[[ DATA EXTRACT, beginning ]]

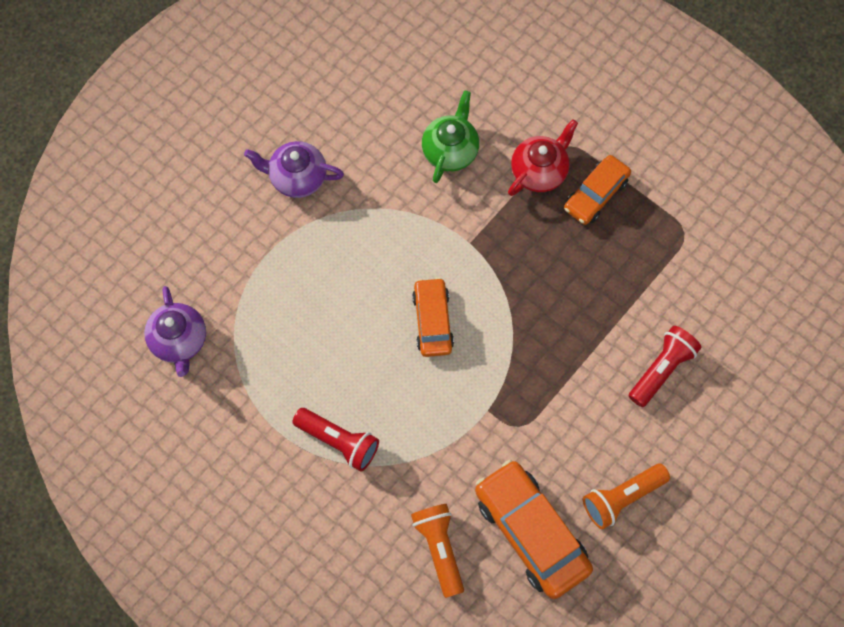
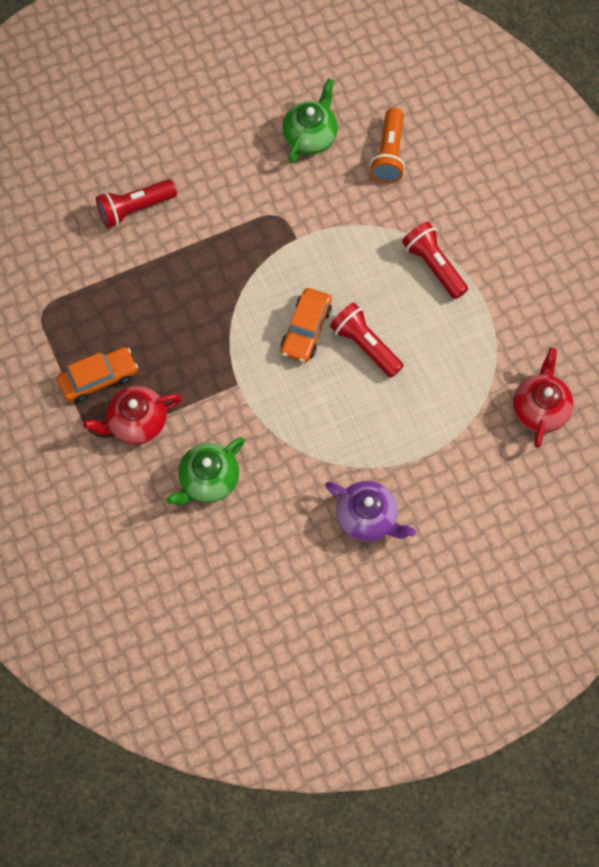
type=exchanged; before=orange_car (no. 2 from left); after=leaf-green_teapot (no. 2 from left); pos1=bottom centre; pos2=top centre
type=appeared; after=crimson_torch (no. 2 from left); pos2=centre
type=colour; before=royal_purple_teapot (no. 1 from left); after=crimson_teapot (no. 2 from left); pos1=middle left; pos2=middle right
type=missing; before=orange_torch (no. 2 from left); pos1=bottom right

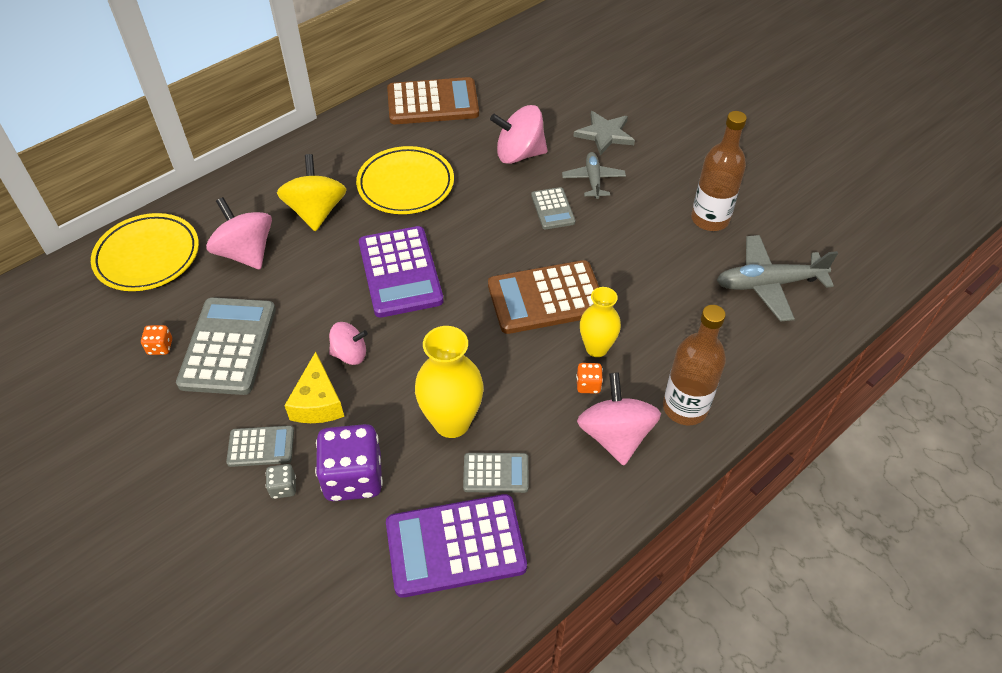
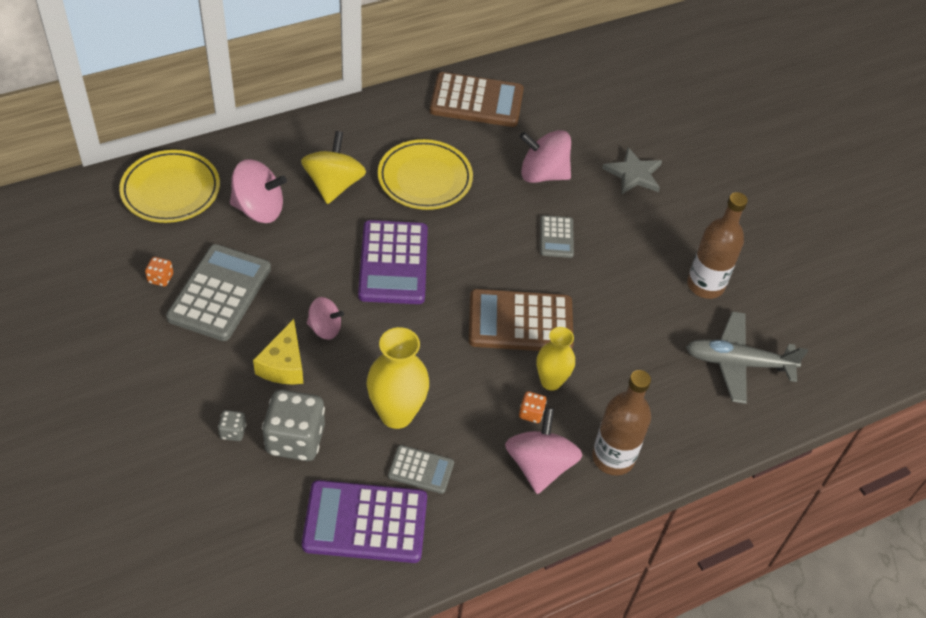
type=spun; before=rose-pink_toy_top (no. 1 from left); pos1=middle left; pos2=top left; turn=120
type=colour; before=royal_purple_die; after=grey_die (no. 2 from left); pos1=bottom centre; pos2=bottom left
type=missing; before=grey_calculator (no. 2 from left); pos1=middle left
type=missing; before=grey_plane (no. 1 from left); pos1=top centre

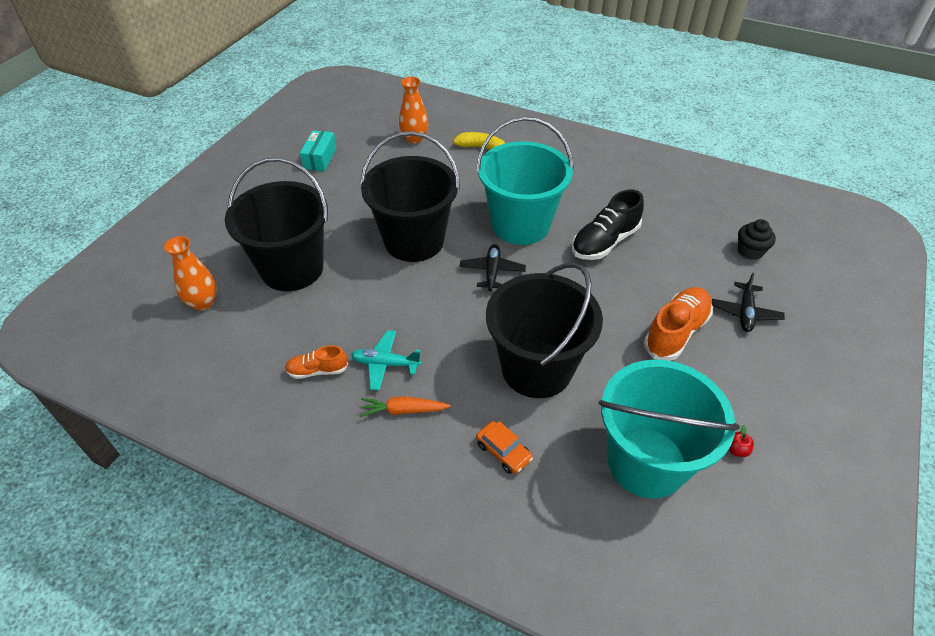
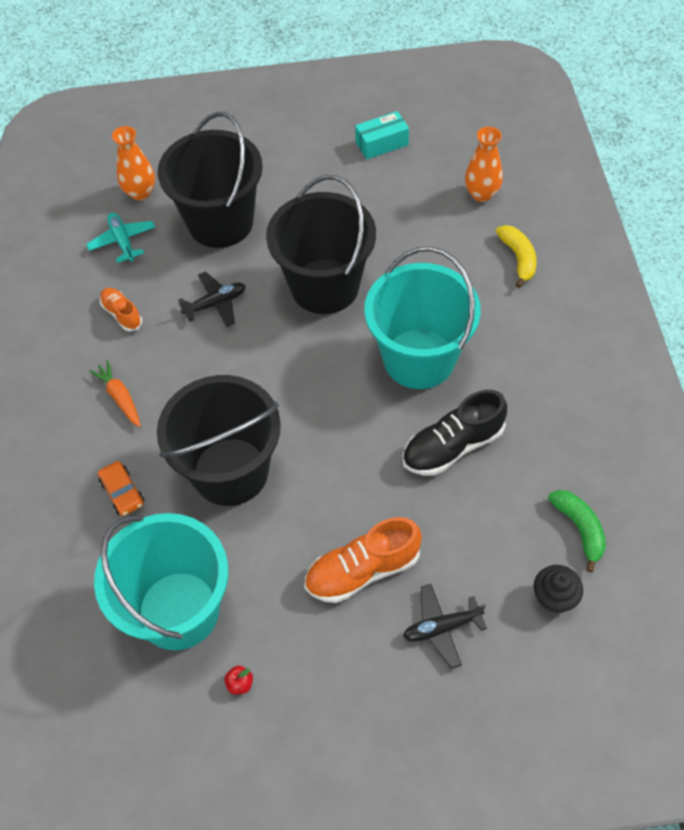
type=relocated; before=aqua_plane; pos1=centre; pos2=top left
type=spun; before=orange_car; pos1=bottom centre; pos2=middle left; turn=-45
type=relocated; before=jet-black_plane (no. 1 from left); pos1=centre; pos2=middle left
type=spun; before=orange_sneaker (no. 2 from left); pos1=middle right; pos2=bottom centre; turn=150
type=spun; before=jet-black_sneaker; pos1=centre; pos2=centre; turn=-45
type=appeared; after=leaf-green_banana; pos2=middle right

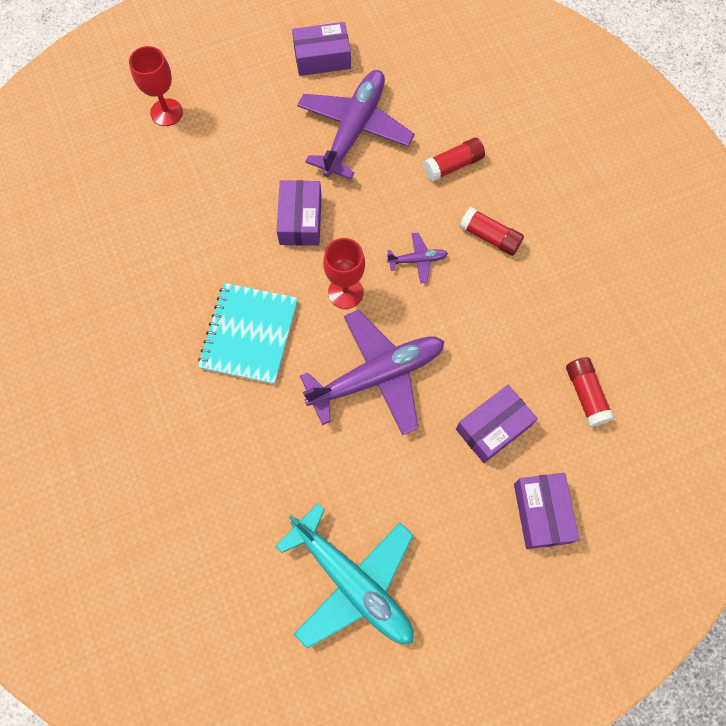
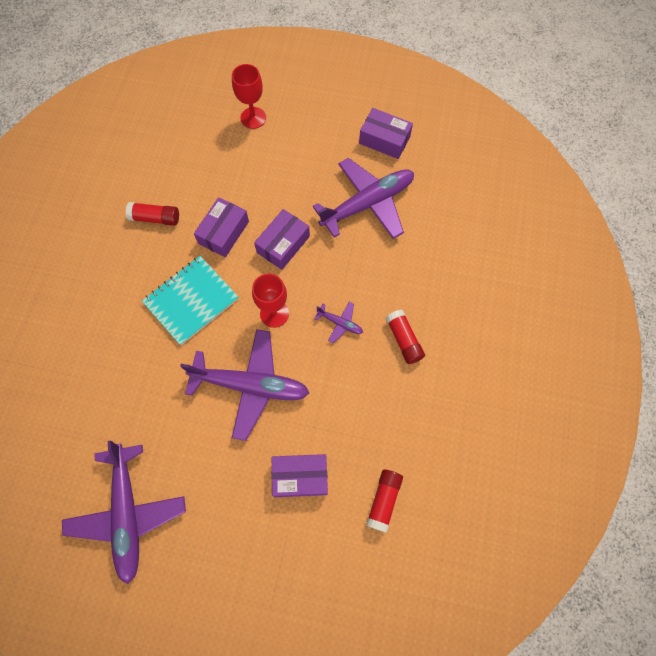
type=colour; before=aqua_plane; after=royal_purple_plane (no. 1 from left); pos1=bottom centre; pos2=bottom left
type=relocated; before=crimson_glue_stick (no. 1 from left); pos1=top centre; pos2=top left
type=relocated; before=royal_purple_box (no. 4 from left in the first image); after=royal_purple_box (no. 1 from left); pos1=bottom right; pos2=centre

[[ DATA EXTRACT, end ]]

*DIRECTIONS FOR THIS TASK*.
Instructions for the copy: start at the first entry, stop after the line containing "type=colour; before=royal_purple_teapot (no.", keep every line exact, and drop the pictures.

*WORKED SOLUTION*.
type=exchanged; before=orange_car (no. 2 from left); after=leaf-green_teapot (no. 2 from left); pos1=bottom centre; pos2=top centre
type=appeared; after=crimson_torch (no. 2 from left); pos2=centre
type=colour; before=royal_purple_teapot (no. 1 from left); after=crimson_teapot (no. 2 from left); pos1=middle left; pos2=middle right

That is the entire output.